■ Stored data
= = = = =

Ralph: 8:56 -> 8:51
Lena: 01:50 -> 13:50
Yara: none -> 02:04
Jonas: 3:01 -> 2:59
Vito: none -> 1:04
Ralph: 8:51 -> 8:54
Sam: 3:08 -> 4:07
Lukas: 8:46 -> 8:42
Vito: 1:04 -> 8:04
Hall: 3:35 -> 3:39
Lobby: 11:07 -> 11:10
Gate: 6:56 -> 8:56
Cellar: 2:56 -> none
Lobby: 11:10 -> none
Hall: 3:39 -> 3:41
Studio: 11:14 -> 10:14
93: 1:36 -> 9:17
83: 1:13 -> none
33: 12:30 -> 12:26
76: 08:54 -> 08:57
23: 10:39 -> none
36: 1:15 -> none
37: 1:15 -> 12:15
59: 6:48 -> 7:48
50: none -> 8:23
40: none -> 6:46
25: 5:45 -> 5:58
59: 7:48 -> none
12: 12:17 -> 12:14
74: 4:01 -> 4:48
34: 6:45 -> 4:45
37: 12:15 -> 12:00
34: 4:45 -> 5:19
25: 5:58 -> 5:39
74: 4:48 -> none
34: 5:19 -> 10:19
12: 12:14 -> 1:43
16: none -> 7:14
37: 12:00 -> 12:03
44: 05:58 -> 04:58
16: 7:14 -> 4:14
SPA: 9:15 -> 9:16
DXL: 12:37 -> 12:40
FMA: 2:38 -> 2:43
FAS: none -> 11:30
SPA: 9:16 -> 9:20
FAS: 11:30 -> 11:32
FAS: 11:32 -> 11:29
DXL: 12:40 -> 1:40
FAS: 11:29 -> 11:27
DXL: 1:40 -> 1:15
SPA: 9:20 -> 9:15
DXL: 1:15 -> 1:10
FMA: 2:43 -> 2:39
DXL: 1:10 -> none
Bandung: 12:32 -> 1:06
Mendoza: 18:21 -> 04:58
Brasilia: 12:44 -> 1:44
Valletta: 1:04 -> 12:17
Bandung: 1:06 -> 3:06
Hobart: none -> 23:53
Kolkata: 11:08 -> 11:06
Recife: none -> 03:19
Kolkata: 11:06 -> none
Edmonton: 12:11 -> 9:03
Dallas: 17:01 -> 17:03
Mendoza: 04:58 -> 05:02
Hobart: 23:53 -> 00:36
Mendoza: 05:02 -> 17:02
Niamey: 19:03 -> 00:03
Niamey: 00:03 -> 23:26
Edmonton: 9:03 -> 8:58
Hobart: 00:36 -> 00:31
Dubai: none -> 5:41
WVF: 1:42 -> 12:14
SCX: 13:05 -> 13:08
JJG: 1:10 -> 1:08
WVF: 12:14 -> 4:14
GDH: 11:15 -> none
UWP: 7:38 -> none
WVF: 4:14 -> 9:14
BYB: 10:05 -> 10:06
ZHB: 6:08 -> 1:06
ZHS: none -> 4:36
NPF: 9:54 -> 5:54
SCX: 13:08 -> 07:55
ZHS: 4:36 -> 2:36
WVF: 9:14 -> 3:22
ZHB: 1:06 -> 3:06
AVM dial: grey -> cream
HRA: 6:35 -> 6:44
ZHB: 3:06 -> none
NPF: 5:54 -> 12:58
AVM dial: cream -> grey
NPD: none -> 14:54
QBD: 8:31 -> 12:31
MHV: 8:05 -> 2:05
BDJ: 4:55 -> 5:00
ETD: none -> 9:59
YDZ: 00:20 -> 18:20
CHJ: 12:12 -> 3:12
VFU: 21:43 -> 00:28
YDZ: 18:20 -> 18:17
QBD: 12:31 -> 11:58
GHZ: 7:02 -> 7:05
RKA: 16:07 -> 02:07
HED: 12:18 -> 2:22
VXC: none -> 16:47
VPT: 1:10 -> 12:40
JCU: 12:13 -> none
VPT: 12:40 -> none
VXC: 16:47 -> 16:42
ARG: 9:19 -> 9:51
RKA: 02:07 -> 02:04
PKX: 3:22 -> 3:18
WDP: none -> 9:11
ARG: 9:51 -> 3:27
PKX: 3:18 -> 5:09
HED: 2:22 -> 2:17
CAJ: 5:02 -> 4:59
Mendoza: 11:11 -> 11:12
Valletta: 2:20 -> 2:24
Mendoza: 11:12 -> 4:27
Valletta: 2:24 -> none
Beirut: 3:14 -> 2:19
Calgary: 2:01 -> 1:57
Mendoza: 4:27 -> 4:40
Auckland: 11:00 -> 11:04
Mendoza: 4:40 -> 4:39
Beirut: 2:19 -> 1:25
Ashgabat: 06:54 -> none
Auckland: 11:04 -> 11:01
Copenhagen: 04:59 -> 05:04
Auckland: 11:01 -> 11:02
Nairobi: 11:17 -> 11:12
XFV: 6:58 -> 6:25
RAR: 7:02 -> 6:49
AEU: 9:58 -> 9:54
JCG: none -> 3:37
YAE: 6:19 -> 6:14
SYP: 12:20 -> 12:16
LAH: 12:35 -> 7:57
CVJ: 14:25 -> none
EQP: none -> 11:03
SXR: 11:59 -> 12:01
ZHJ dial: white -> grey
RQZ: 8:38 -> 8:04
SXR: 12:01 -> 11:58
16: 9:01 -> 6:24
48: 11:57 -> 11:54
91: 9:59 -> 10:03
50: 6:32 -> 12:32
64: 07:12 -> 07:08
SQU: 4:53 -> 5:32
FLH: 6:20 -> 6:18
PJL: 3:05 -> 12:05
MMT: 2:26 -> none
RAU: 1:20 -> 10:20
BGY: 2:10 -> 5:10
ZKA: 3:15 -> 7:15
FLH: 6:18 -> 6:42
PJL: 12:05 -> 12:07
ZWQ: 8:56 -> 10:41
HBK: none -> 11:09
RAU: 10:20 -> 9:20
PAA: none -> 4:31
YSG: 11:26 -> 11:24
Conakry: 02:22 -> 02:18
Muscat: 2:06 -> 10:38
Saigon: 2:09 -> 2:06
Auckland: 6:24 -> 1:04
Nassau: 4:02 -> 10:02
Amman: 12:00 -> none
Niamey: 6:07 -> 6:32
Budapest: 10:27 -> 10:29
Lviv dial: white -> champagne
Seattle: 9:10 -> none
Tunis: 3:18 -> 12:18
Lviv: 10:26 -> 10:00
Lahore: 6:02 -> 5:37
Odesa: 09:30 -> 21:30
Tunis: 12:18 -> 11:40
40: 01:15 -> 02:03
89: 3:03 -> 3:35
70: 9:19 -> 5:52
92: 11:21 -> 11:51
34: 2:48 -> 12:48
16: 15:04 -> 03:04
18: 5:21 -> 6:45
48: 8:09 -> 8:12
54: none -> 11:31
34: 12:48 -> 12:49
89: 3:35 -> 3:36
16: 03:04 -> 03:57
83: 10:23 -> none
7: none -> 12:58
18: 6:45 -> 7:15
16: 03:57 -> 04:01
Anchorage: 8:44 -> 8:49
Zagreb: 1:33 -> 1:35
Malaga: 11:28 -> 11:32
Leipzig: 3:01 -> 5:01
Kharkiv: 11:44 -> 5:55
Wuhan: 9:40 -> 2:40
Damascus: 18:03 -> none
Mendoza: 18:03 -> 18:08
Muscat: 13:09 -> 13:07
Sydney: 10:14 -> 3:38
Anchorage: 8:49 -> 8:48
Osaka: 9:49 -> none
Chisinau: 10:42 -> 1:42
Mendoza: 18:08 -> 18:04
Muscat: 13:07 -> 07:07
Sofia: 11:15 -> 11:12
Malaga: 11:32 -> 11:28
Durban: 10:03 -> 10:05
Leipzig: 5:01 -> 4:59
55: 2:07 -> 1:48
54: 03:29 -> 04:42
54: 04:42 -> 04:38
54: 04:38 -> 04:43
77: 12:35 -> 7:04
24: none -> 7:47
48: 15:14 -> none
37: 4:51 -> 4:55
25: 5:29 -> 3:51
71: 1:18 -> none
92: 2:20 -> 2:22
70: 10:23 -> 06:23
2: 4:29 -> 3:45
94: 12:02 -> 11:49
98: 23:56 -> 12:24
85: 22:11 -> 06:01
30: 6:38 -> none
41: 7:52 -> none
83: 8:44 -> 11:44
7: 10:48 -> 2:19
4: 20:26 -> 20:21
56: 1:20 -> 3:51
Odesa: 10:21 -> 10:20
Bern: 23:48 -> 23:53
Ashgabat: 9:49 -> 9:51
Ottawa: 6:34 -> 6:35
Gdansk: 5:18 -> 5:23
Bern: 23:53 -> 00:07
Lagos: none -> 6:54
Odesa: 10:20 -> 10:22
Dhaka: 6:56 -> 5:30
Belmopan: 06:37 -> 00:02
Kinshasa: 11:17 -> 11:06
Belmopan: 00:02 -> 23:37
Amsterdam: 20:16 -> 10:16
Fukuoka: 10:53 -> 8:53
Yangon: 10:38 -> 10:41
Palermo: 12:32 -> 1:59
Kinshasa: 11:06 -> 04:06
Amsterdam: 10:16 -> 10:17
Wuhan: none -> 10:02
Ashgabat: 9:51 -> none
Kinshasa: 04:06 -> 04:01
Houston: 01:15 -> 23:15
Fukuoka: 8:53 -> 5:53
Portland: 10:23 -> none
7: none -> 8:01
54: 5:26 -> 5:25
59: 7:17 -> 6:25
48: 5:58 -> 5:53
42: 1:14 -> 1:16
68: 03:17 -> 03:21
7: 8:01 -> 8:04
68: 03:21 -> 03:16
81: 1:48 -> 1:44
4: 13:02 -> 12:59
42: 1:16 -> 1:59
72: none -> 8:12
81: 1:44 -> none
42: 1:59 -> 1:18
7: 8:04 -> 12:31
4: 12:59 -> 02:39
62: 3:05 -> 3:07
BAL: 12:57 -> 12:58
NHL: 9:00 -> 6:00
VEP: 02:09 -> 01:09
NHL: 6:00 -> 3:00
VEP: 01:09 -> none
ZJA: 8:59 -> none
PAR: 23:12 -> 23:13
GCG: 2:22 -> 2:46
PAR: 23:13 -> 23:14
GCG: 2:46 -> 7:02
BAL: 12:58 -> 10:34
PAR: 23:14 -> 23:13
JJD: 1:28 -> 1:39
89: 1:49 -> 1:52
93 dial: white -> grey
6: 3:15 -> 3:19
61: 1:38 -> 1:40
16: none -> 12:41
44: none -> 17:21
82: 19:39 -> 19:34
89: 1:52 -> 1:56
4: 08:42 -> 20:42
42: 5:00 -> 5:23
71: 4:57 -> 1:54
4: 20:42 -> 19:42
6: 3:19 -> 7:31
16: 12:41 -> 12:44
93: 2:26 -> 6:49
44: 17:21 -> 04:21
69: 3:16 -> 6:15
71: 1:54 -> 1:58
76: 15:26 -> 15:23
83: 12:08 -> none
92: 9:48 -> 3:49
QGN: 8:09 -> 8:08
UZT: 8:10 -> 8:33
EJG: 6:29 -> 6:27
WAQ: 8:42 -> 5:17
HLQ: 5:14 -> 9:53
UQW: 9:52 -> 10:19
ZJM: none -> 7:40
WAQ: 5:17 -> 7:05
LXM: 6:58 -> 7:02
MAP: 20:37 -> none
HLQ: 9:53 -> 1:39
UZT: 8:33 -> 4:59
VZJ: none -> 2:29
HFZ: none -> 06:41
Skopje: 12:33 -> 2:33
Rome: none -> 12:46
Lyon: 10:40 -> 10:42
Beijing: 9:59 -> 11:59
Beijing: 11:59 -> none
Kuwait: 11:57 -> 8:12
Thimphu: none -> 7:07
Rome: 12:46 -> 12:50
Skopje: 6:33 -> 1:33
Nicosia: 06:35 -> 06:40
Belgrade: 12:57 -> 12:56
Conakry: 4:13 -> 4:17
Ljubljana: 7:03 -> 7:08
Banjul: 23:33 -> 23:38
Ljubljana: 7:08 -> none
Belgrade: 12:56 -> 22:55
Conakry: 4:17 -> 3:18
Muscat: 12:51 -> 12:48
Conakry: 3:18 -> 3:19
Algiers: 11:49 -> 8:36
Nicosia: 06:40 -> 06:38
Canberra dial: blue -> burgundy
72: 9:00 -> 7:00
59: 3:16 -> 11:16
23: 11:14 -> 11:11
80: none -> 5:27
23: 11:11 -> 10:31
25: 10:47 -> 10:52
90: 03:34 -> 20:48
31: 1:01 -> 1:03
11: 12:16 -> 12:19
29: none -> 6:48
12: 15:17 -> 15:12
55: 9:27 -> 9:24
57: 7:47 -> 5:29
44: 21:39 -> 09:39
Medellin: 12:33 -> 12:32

= = = = =

Copy word for word the rows from the first one through the row containing "GHZ: 7:02 -> 7:05", including both of those rows.

■ SOLUTION FOR THIS TASK
Ralph: 8:56 -> 8:51
Lena: 01:50 -> 13:50
Yara: none -> 02:04
Jonas: 3:01 -> 2:59
Vito: none -> 1:04
Ralph: 8:51 -> 8:54
Sam: 3:08 -> 4:07
Lukas: 8:46 -> 8:42
Vito: 1:04 -> 8:04
Hall: 3:35 -> 3:39
Lobby: 11:07 -> 11:10
Gate: 6:56 -> 8:56
Cellar: 2:56 -> none
Lobby: 11:10 -> none
Hall: 3:39 -> 3:41
Studio: 11:14 -> 10:14
93: 1:36 -> 9:17
83: 1:13 -> none
33: 12:30 -> 12:26
76: 08:54 -> 08:57
23: 10:39 -> none
36: 1:15 -> none
37: 1:15 -> 12:15
59: 6:48 -> 7:48
50: none -> 8:23
40: none -> 6:46
25: 5:45 -> 5:58
59: 7:48 -> none
12: 12:17 -> 12:14
74: 4:01 -> 4:48
34: 6:45 -> 4:45
37: 12:15 -> 12:00
34: 4:45 -> 5:19
25: 5:58 -> 5:39
74: 4:48 -> none
34: 5:19 -> 10:19
12: 12:14 -> 1:43
16: none -> 7:14
37: 12:00 -> 12:03
44: 05:58 -> 04:58
16: 7:14 -> 4:14
SPA: 9:15 -> 9:16
DXL: 12:37 -> 12:40
FMA: 2:38 -> 2:43
FAS: none -> 11:30
SPA: 9:16 -> 9:20
FAS: 11:30 -> 11:32
FAS: 11:32 -> 11:29
DXL: 12:40 -> 1:40
FAS: 11:29 -> 11:27
DXL: 1:40 -> 1:15
SPA: 9:20 -> 9:15
DXL: 1:15 -> 1:10
FMA: 2:43 -> 2:39
DXL: 1:10 -> none
Bandung: 12:32 -> 1:06
Mendoza: 18:21 -> 04:58
Brasilia: 12:44 -> 1:44
Valletta: 1:04 -> 12:17
Bandung: 1:06 -> 3:06
Hobart: none -> 23:53
Kolkata: 11:08 -> 11:06
Recife: none -> 03:19
Kolkata: 11:06 -> none
Edmonton: 12:11 -> 9:03
Dallas: 17:01 -> 17:03
Mendoza: 04:58 -> 05:02
Hobart: 23:53 -> 00:36
Mendoza: 05:02 -> 17:02
Niamey: 19:03 -> 00:03
Niamey: 00:03 -> 23:26
Edmonton: 9:03 -> 8:58
Hobart: 00:36 -> 00:31
Dubai: none -> 5:41
WVF: 1:42 -> 12:14
SCX: 13:05 -> 13:08
JJG: 1:10 -> 1:08
WVF: 12:14 -> 4:14
GDH: 11:15 -> none
UWP: 7:38 -> none
WVF: 4:14 -> 9:14
BYB: 10:05 -> 10:06
ZHB: 6:08 -> 1:06
ZHS: none -> 4:36
NPF: 9:54 -> 5:54
SCX: 13:08 -> 07:55
ZHS: 4:36 -> 2:36
WVF: 9:14 -> 3:22
ZHB: 1:06 -> 3:06
AVM dial: grey -> cream
HRA: 6:35 -> 6:44
ZHB: 3:06 -> none
NPF: 5:54 -> 12:58
AVM dial: cream -> grey
NPD: none -> 14:54
QBD: 8:31 -> 12:31
MHV: 8:05 -> 2:05
BDJ: 4:55 -> 5:00
ETD: none -> 9:59
YDZ: 00:20 -> 18:20
CHJ: 12:12 -> 3:12
VFU: 21:43 -> 00:28
YDZ: 18:20 -> 18:17
QBD: 12:31 -> 11:58
GHZ: 7:02 -> 7:05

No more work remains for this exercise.